Instructions for the task – Write out again, exactly as they appear, the lines from the start of the data below through the line with "Crestia: [42,100,90,148] ->"; no pictures.

--

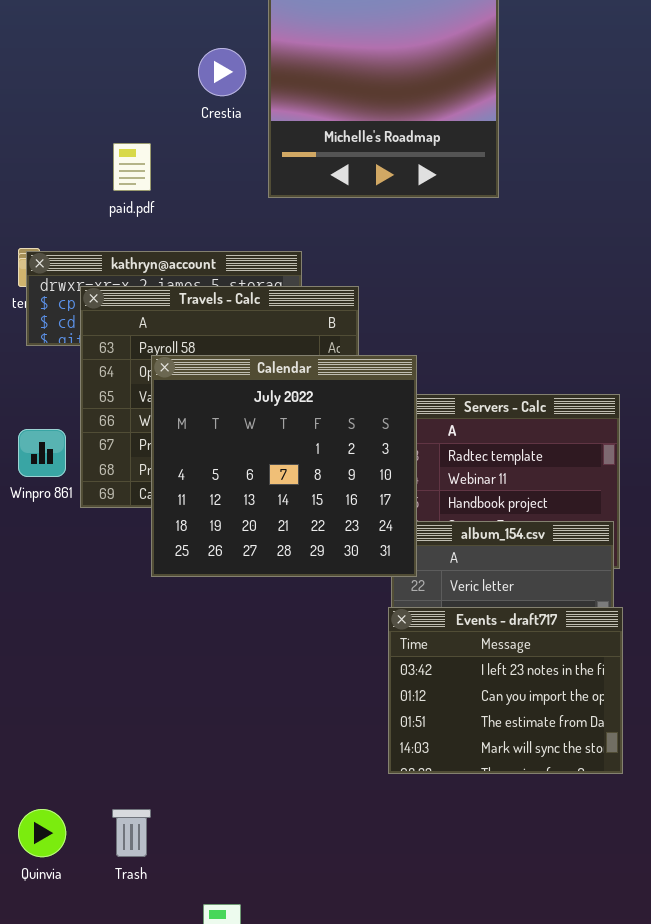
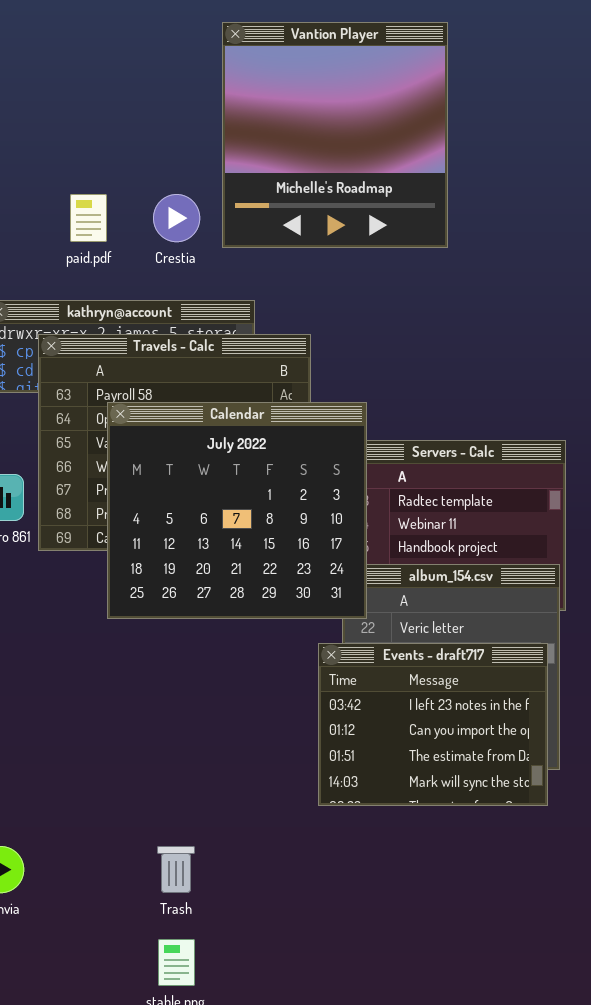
Crestia: [198,48,246,96] -> [153,194,200,242], moved
Events - draft717: [388,607,623,774] -> [318,643,548,806], moved
Trash: [112,809,151,857] -> [157,846,195,893], moved

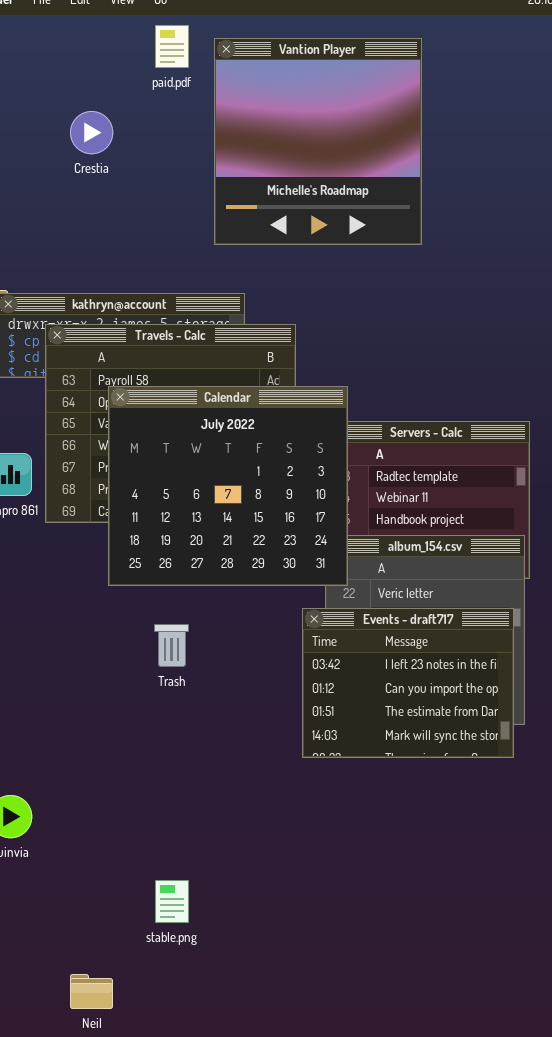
paid.pdf: [70,194,107,242] -> [155,25,189,68], moved
Crestia: [153,194,200,242] -> [70,111,113,154], moved
Trash: [157,846,195,893] -> [154,624,189,667], moved

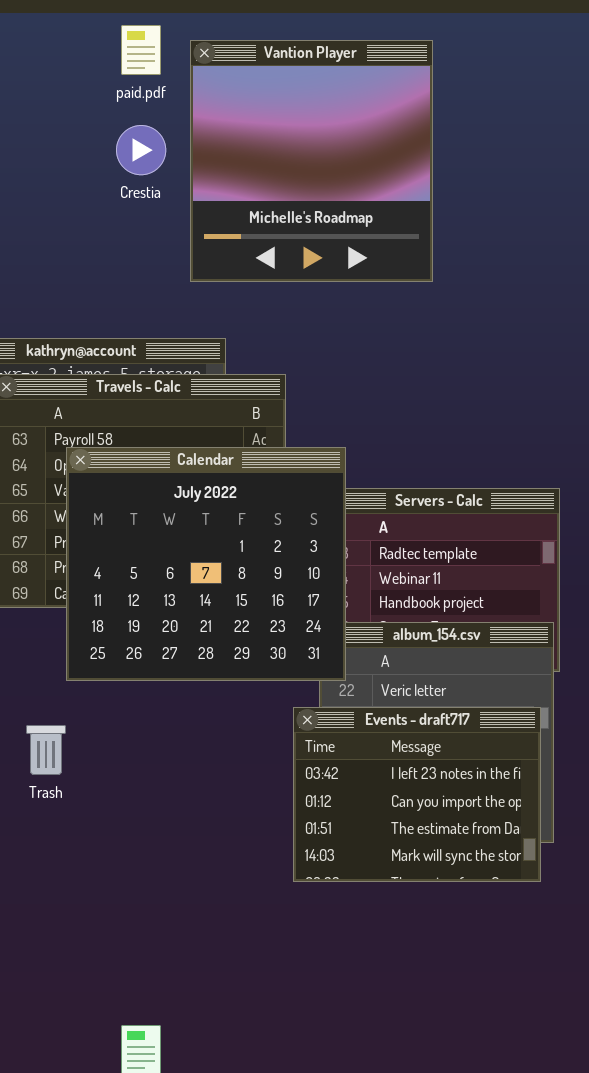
Crestia: [70,111,113,154] -> [116,125,166,175], moved
Trash: [154,624,189,667] -> [26,725,66,775], moved

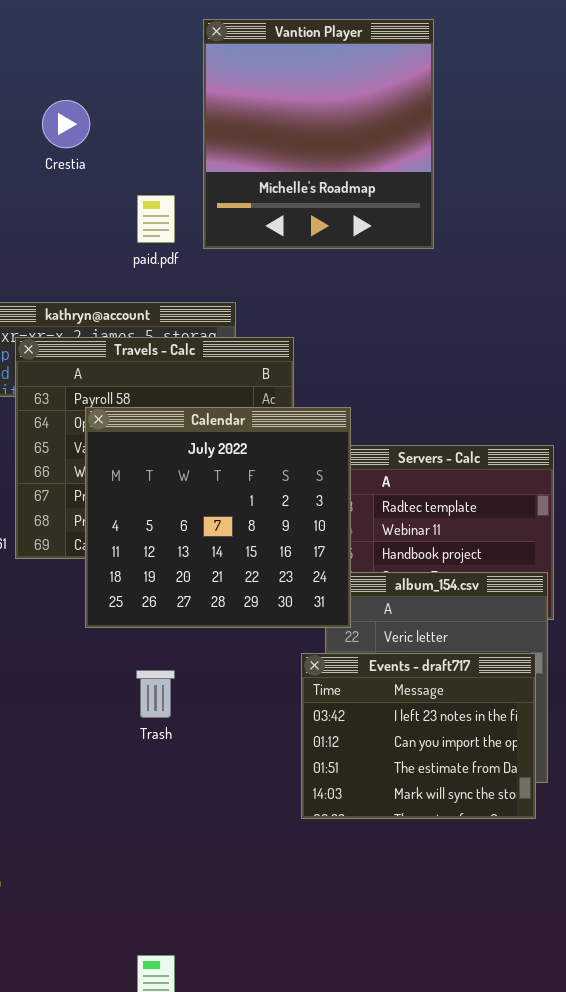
paid.pdf: [121,25,161,75] -> [137,195,175,243], moved
Crestia: [116,125,166,175] -> [42,100,90,148], moved
Trash: [26,725,66,775] -> [136,670,175,718], moved

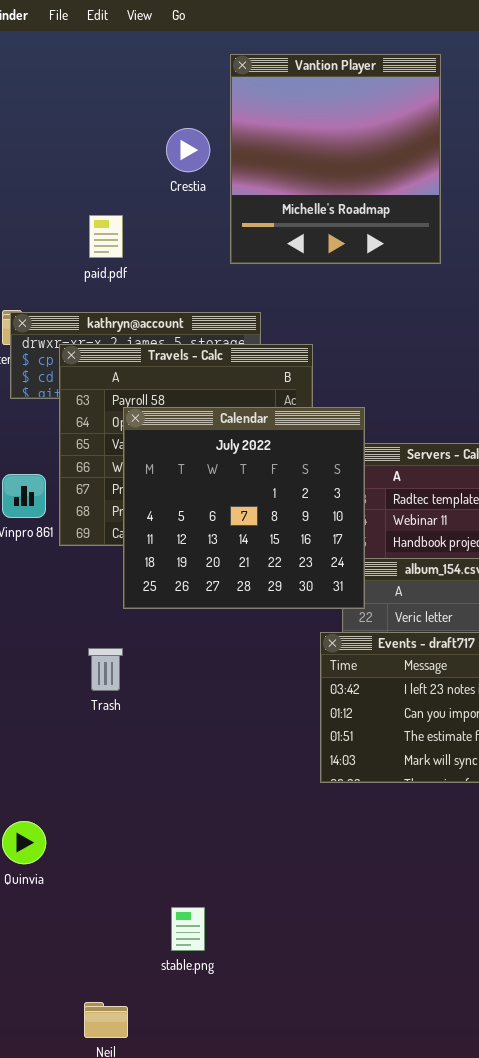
Crestia: [42,100,90,148] -> [166,128,210,172], moved
paid.pdf: [137,195,175,243] -> [89,215,123,258], moved
Trash: [136,670,175,718] -> [88,648,123,691], moved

--

Exercise answer –
Crestia: [198,48,246,96] -> [153,194,200,242], moved
Events - draft717: [388,607,623,774] -> [318,643,548,806], moved
Trash: [112,809,151,857] -> [157,846,195,893], moved

paid.pdf: [70,194,107,242] -> [155,25,189,68], moved
Crestia: [153,194,200,242] -> [70,111,113,154], moved
Trash: [157,846,195,893] -> [154,624,189,667], moved

Crestia: [70,111,113,154] -> [116,125,166,175], moved
Trash: [154,624,189,667] -> [26,725,66,775], moved

paid.pdf: [121,25,161,75] -> [137,195,175,243], moved
Crestia: [116,125,166,175] -> [42,100,90,148], moved
Trash: [26,725,66,775] -> [136,670,175,718], moved

Crestia: [42,100,90,148] -> [166,128,210,172], moved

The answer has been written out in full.